Extracted data below:

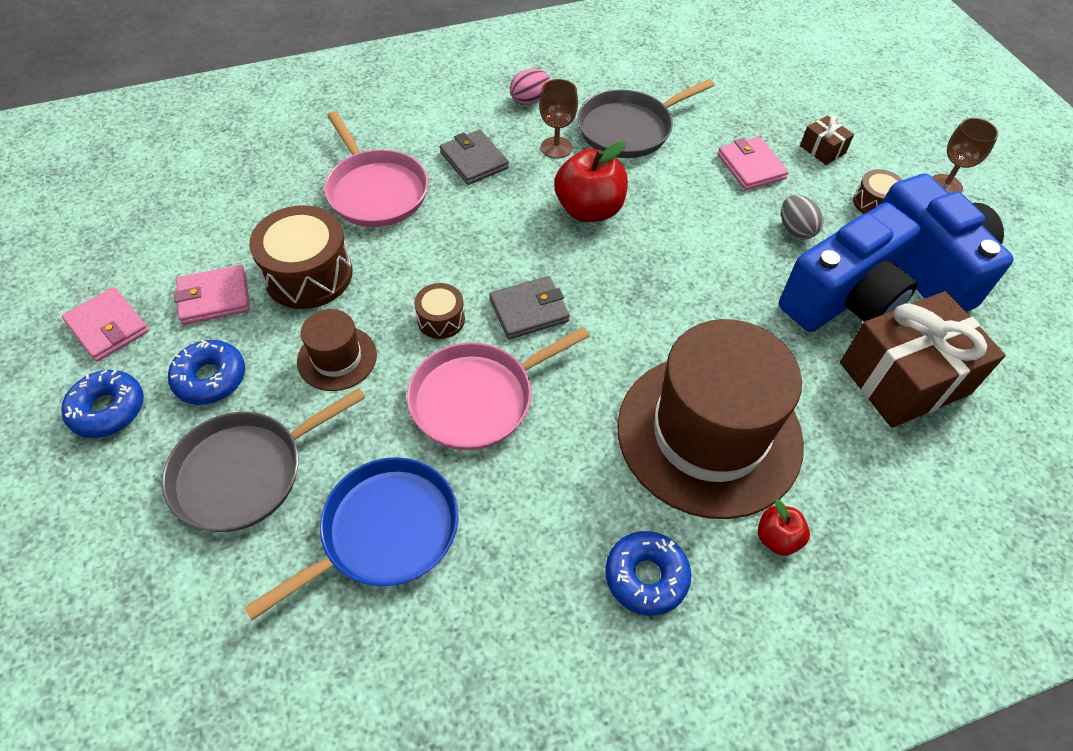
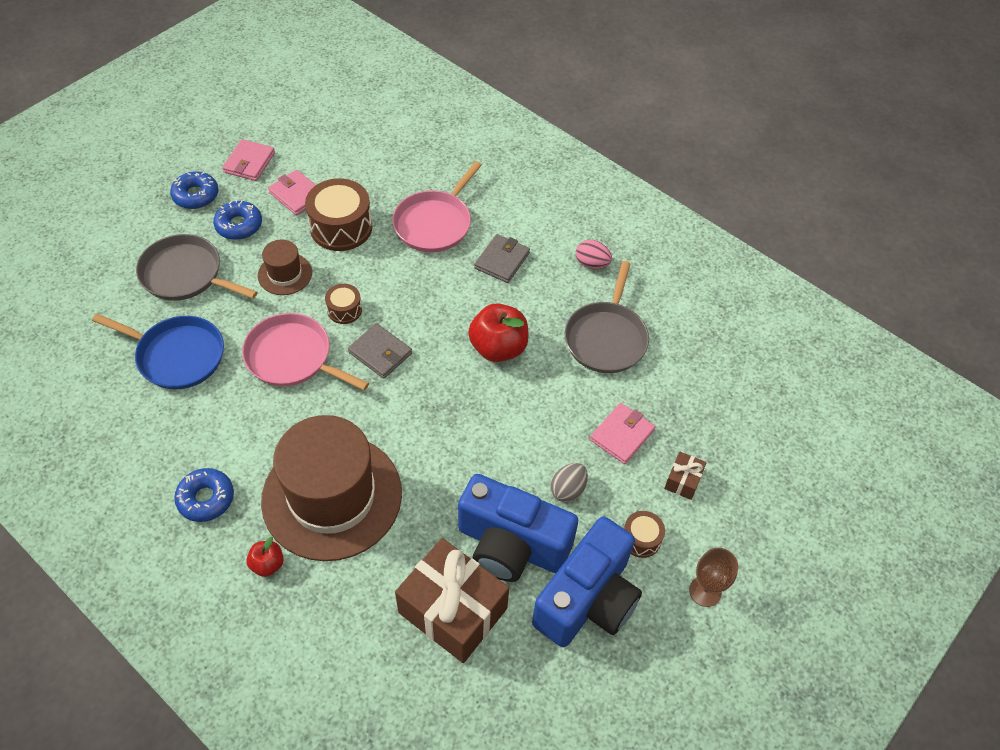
camera: 60 degrees right, 0 degrees up
(556, 147) = (550, 301): brown goblet -> none
(629, 129) = (606, 338): grey pan -> grey pan turned 105 degrees counterclockwise

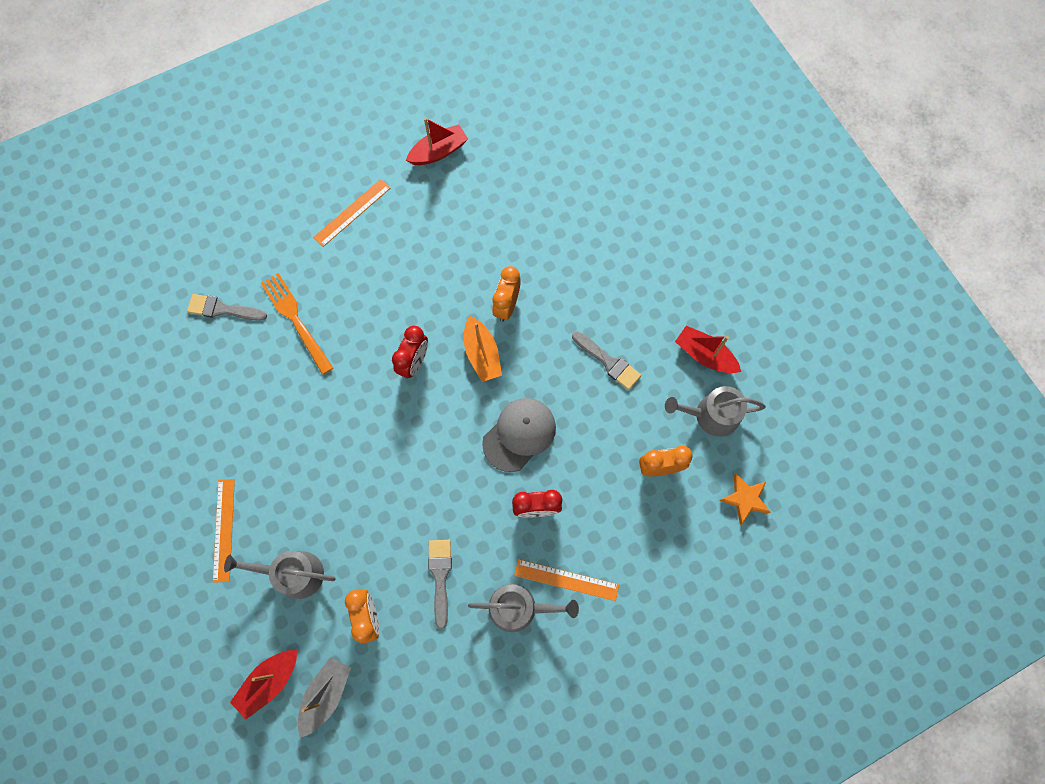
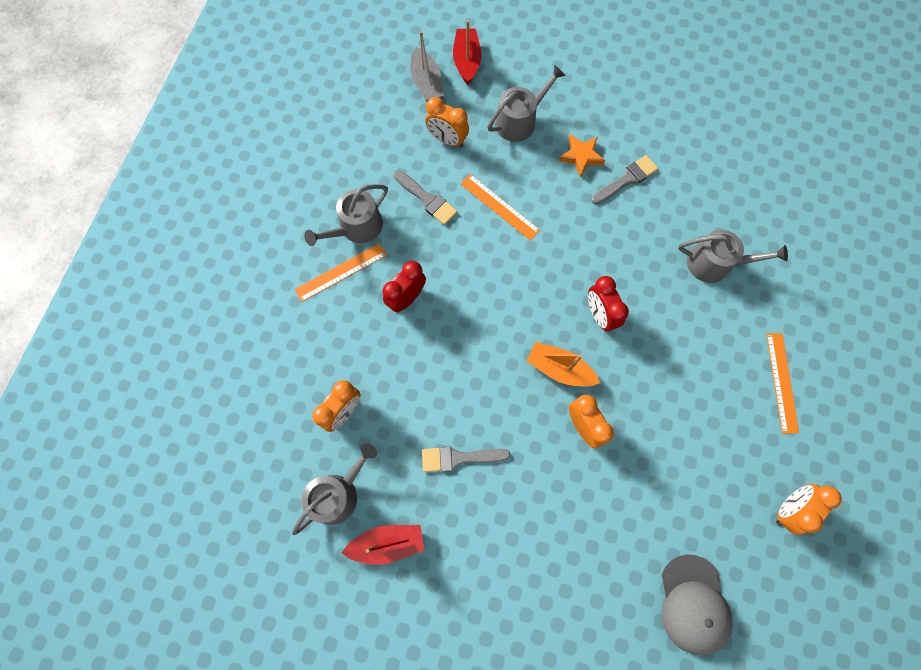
camera: 135 degrees right, 0 degrees up
(222, 309) = (768, 222): grey brush -> grey brush (626, 179)
(224, 529) = (590, 105): orange ruler -> orange ruler (499, 207)
(295, 319) = (715, 263): orange fork -> grey watering can
(438, 151) = (788, 508): red boat -> orange clock
(519, 434) = (470, 336): grey cap -> grey cap (693, 604)
(744, 499) = (256, 449): orange star -> orange star (581, 156)

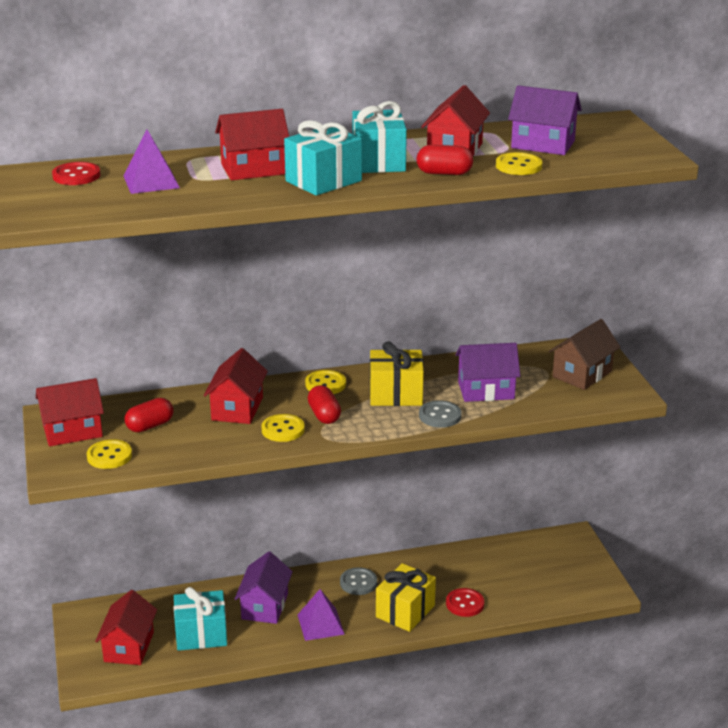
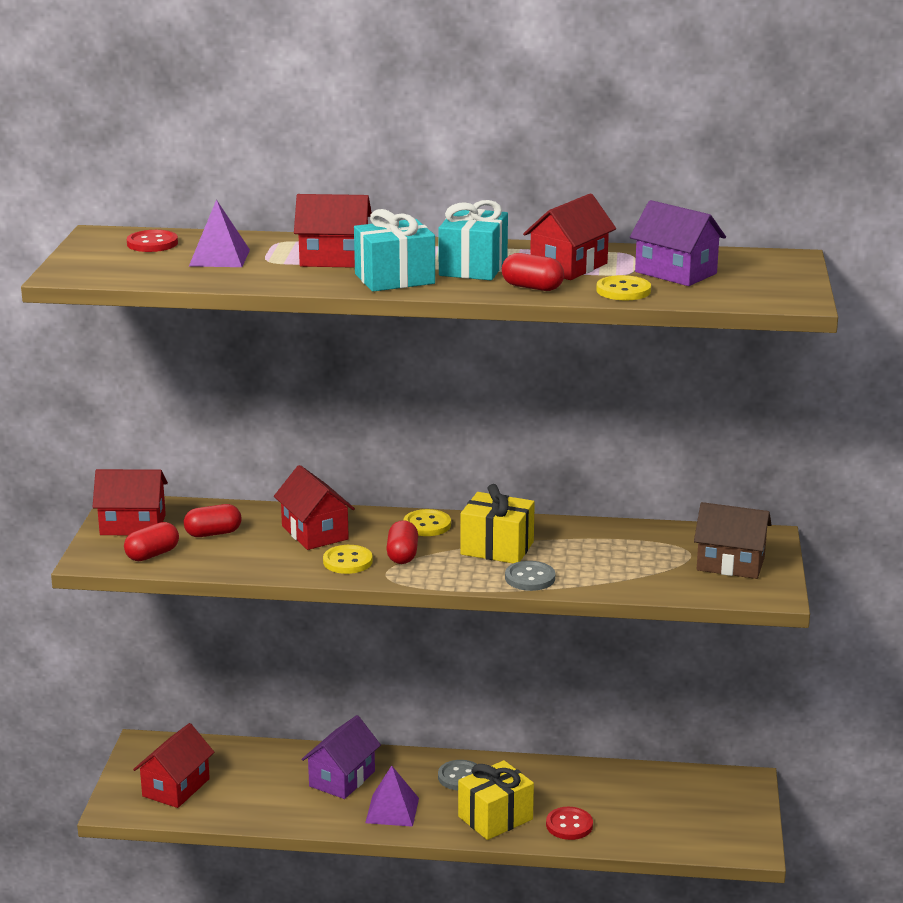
camera: 20 degrees right, 5 degrees down
(109, 456) = (152, 555): yellow button -> red capsule
(201, 634) = (258, 792): turquoise gift -> none
(237, 408) = (315, 533): red house -> red house turned 60 degrees counterclockwise
(486, 390) = (603, 561): purple house -> none
(582, 374) = (730, 564): brown house -> brown house turned 45 degrees clockwise

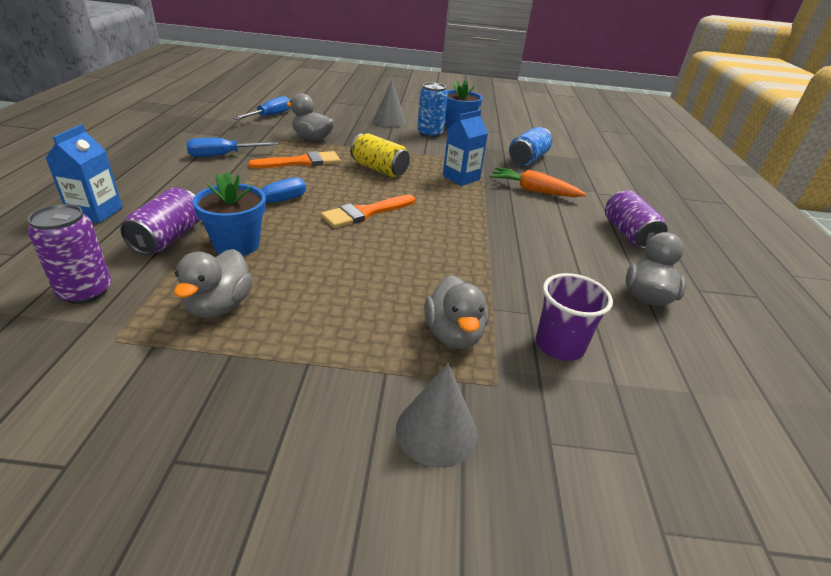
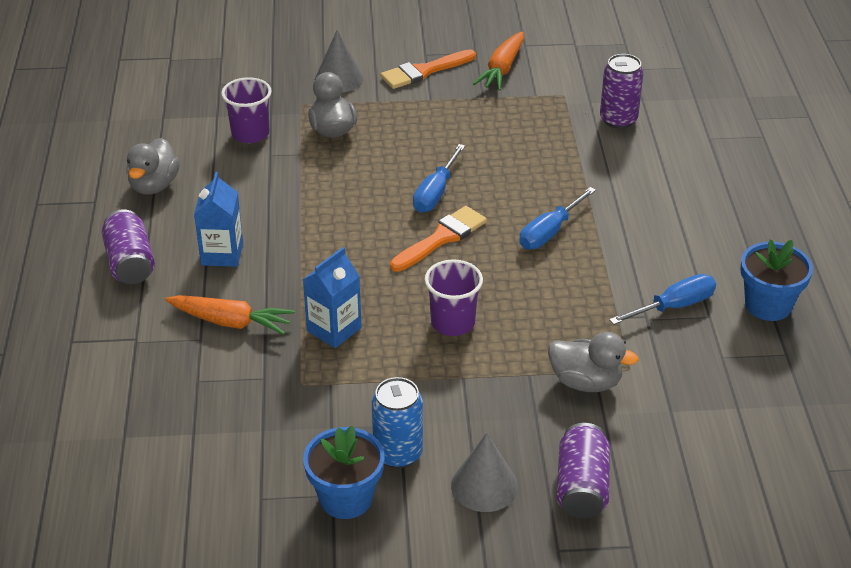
camera: 175 degrees right, 5 degrees up
(96, 212) = (703, 188): blue carton -> blue carton (222, 254)
(159, 407) = (502, 69): none -> orange carrot
(168, 238) = (609, 172): purple can -> purple can (581, 487)
(219, 306) = (514, 124): grey duck -> none
(237, 245) = (544, 176): blue flower pot -> blue flower pot (768, 305)
(270, 116) = (700, 441): blue screwdriver -> blue screwdriver (435, 193)
(301, 162) = (564, 315): orange brush -> orange brush (424, 71)
(379, 169) = (453, 323): yellow can -> purple cup
(528, 159) = (222, 407): blue can -> none

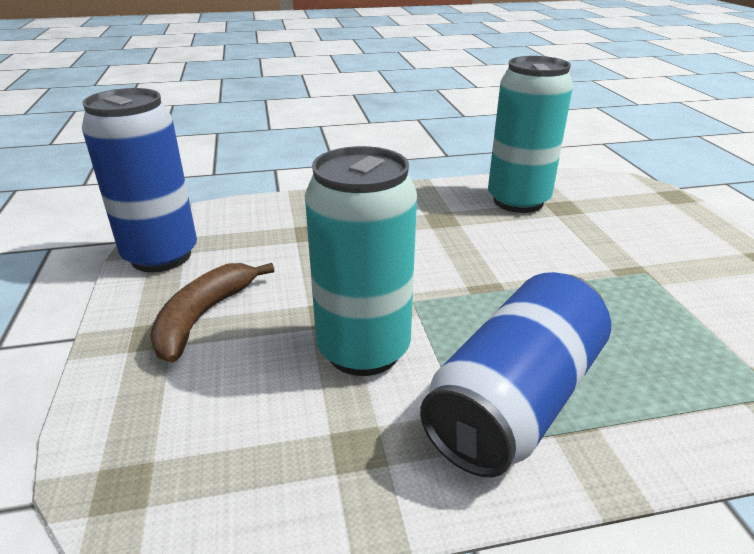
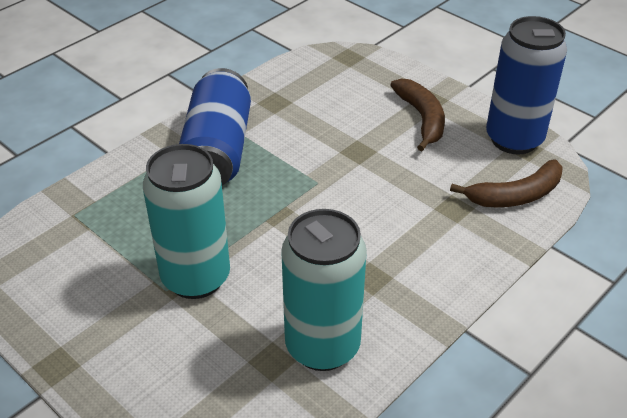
camera: 145 degrees right, 10 degrees up
(247, 220) = (515, 195): none -> brown banana
(363, 350) = (315, 140): turquoise can -> turquoise can (196, 278)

End of Extracted data.

▸ **What needs to be done**
Search the entries for the word "right" and show every line that has it.

▸ **Solution to the problem**
camera: 60 degrees right, 0 degrees up
camera: 135 degrees right, 0 degrees up
camera: 20 degrees right, 5 degrees down
camera: 175 degrees right, 5 degrees up
camera: 145 degrees right, 10 degrees up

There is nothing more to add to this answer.